[WHAT YOU SHOULD DO]:
Below are records. Copy every line with "degrees" in it.

▼▼▼

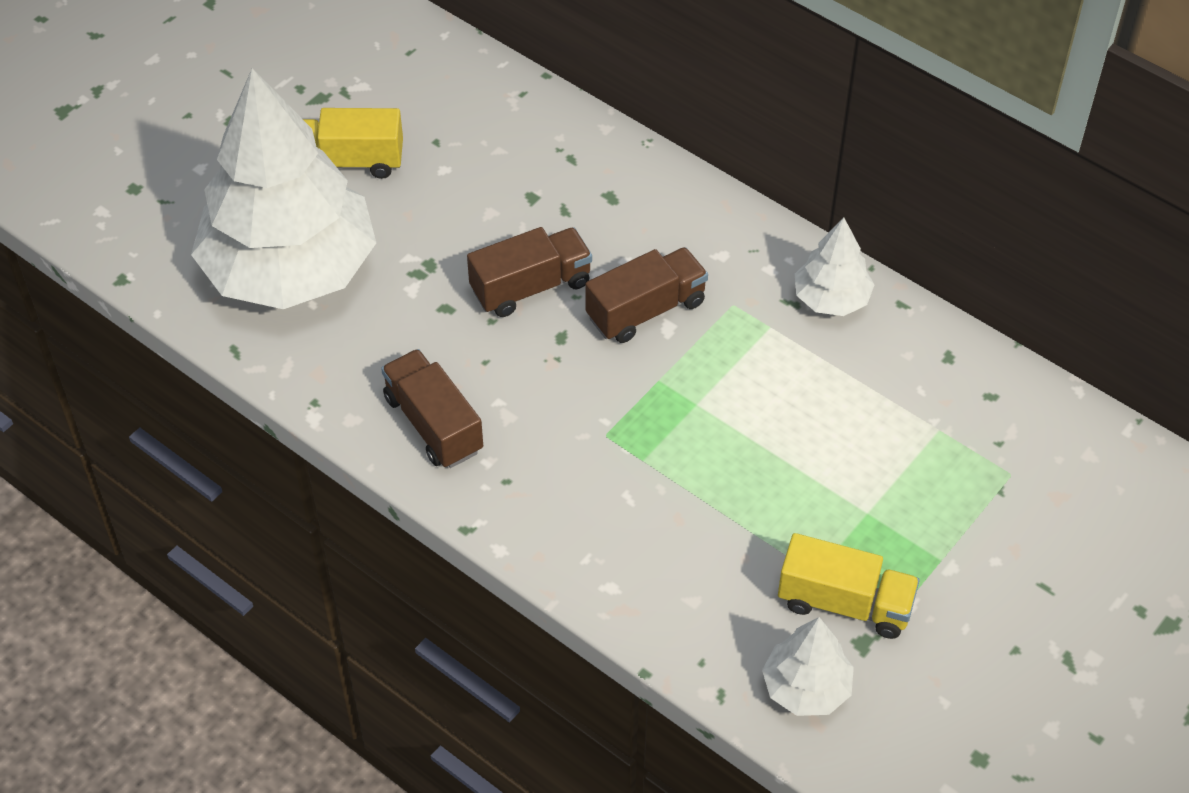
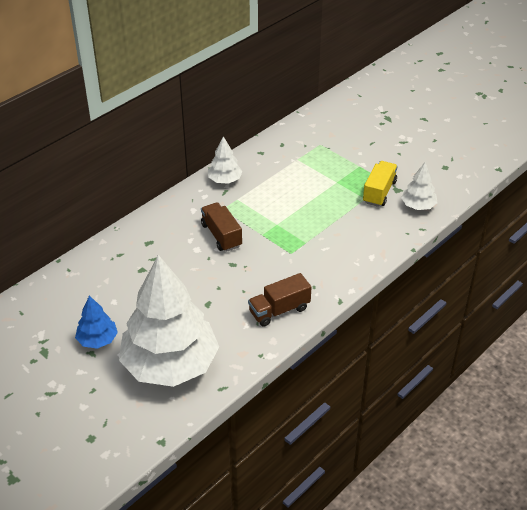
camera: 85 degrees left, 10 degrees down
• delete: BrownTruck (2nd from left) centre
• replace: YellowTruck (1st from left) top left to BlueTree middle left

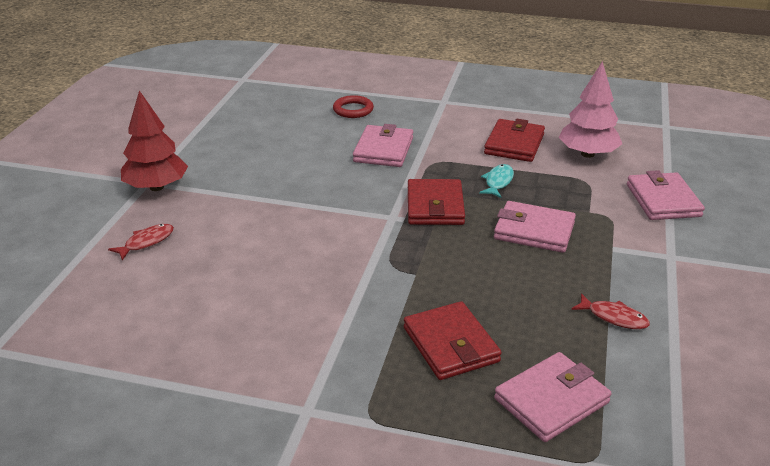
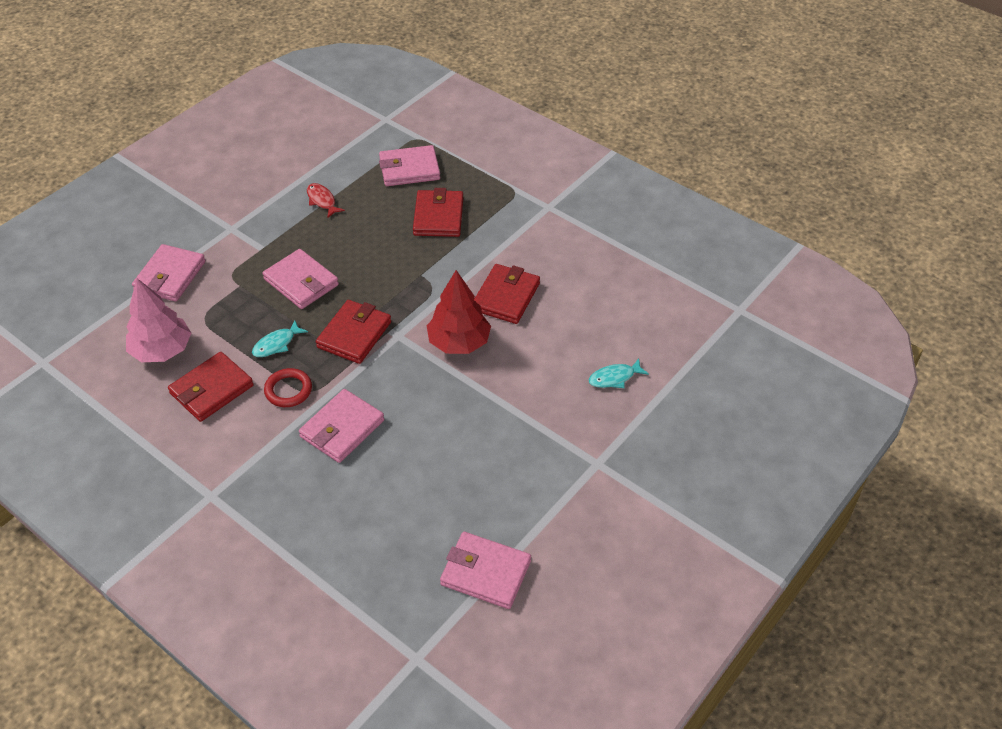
camera: 155 degrees left, 15 degrees up
• insert: PinkWallet (5th from left) bottom centre
• insert: RedWallet (4th from left) centre
• move: RedTree top left to centre
• move: RedRing top centre to middle left
• recolor: RedFish (1st from left) middle left to TurquoiseFish (2nd from left) centre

▲▲▲

[TASK SOLUTION]:
camera: 85 degrees left, 10 degrees down
camera: 155 degrees left, 15 degrees up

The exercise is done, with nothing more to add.